====== Records supplied

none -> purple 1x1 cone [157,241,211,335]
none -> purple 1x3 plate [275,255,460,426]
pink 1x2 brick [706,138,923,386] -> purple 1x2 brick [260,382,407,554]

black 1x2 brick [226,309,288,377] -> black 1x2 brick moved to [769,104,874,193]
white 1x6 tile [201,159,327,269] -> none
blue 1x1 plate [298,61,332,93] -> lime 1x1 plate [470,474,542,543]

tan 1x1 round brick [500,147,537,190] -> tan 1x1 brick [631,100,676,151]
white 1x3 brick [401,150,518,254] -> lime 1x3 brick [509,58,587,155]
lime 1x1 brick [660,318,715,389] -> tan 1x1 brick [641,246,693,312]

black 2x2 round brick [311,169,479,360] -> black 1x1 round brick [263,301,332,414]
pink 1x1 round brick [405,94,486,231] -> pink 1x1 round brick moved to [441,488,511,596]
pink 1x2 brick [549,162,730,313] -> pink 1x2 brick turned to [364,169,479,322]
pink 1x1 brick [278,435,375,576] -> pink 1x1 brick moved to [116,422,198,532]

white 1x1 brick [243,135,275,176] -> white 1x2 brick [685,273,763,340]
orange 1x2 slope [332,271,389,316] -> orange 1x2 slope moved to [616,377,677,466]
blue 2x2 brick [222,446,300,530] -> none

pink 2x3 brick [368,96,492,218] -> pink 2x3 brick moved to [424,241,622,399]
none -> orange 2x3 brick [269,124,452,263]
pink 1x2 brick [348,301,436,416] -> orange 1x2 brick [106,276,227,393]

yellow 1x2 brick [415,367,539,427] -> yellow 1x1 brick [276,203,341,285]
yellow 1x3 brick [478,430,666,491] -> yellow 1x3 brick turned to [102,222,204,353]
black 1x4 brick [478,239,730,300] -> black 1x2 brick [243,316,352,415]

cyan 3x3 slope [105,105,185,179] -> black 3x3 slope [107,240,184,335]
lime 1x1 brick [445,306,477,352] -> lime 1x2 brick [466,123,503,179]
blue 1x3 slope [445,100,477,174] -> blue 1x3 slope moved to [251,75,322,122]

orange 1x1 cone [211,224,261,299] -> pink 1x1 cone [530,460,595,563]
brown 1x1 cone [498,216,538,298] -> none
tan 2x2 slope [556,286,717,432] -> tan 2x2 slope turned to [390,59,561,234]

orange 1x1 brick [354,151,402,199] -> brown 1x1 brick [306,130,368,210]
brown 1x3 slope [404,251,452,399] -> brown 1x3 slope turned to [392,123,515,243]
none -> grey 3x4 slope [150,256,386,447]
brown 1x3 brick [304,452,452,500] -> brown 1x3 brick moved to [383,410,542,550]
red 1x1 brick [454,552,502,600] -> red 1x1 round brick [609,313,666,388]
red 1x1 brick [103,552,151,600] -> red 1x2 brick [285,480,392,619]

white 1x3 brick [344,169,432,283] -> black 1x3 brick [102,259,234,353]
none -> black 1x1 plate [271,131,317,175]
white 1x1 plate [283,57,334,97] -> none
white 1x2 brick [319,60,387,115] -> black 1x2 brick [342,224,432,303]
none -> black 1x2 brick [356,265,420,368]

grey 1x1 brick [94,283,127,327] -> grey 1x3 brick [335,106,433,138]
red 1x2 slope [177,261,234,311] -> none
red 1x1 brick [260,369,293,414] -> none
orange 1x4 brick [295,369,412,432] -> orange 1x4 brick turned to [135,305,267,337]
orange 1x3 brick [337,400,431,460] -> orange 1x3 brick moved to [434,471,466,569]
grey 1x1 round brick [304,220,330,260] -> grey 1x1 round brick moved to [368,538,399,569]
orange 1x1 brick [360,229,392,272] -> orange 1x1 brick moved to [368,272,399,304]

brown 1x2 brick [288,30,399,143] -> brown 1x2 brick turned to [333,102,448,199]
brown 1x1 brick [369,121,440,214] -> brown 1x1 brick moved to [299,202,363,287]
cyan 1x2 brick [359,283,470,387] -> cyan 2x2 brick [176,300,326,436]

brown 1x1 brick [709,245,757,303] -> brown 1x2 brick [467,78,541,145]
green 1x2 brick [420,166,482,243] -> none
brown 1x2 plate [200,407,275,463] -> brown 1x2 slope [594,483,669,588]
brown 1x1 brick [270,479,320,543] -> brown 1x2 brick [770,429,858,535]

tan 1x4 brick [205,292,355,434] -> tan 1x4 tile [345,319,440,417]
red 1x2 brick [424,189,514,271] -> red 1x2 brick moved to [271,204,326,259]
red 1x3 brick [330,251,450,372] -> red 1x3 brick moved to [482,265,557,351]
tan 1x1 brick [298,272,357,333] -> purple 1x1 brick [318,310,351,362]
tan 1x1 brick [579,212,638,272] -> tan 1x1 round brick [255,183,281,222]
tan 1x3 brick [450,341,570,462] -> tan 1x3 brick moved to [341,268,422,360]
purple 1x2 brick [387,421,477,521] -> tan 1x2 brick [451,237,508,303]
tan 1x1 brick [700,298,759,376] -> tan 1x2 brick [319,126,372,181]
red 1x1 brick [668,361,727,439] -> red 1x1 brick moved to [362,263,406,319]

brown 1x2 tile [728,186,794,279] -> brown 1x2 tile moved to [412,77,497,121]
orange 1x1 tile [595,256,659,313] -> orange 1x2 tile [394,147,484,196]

============

Required work =
A single number is the expected reply: the number of lines in the listing that contain the string "cone".

Task solution =
3